- **What to do**:
Begin at the line below that contains "The tetera (marrón)". Repeat it and all remaining lines of the records exactly.

***** Data shown

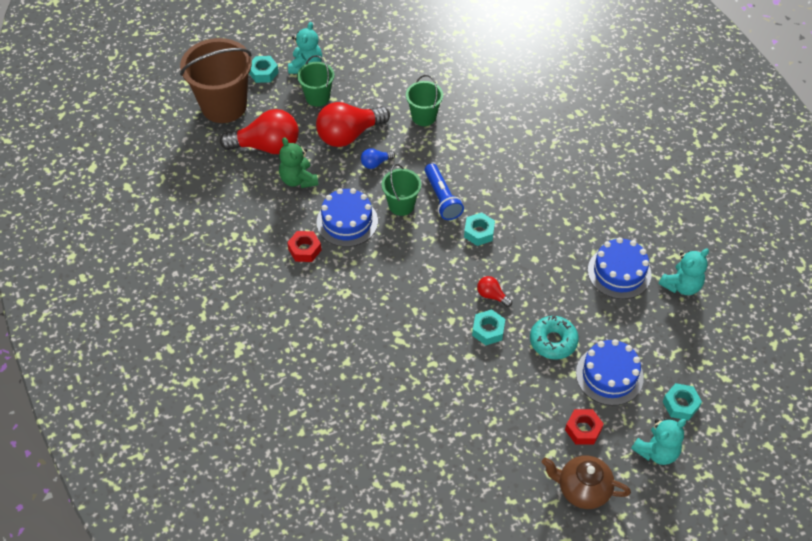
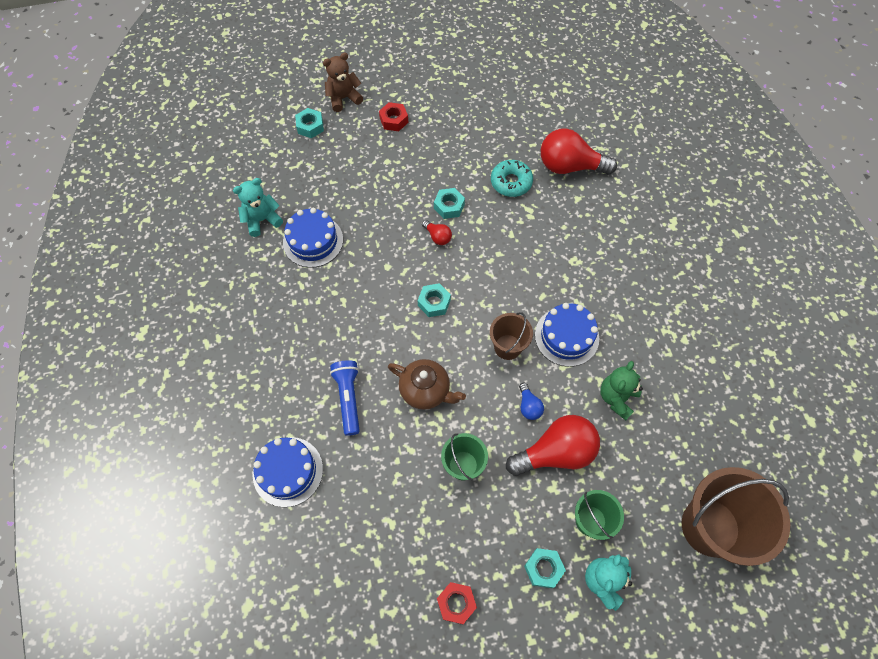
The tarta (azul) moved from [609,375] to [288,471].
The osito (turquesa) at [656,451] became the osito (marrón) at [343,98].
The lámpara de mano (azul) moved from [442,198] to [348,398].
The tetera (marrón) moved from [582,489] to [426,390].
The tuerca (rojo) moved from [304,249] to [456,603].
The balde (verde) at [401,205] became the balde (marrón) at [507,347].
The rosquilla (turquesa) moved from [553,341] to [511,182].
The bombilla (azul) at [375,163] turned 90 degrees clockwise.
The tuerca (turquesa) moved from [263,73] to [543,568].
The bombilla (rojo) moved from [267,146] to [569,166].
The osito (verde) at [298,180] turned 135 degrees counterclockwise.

**********

- **Solution below**:
The tetera (marrón) moved from [582,489] to [426,390].
The tuerca (rojo) moved from [304,249] to [456,603].
The balde (verde) at [401,205] became the balde (marrón) at [507,347].
The rosquilla (turquesa) moved from [553,341] to [511,182].
The bombilla (azul) at [375,163] turned 90 degrees clockwise.
The tuerca (turquesa) moved from [263,73] to [543,568].
The bombilla (rojo) moved from [267,146] to [569,166].
The osito (verde) at [298,180] turned 135 degrees counterclockwise.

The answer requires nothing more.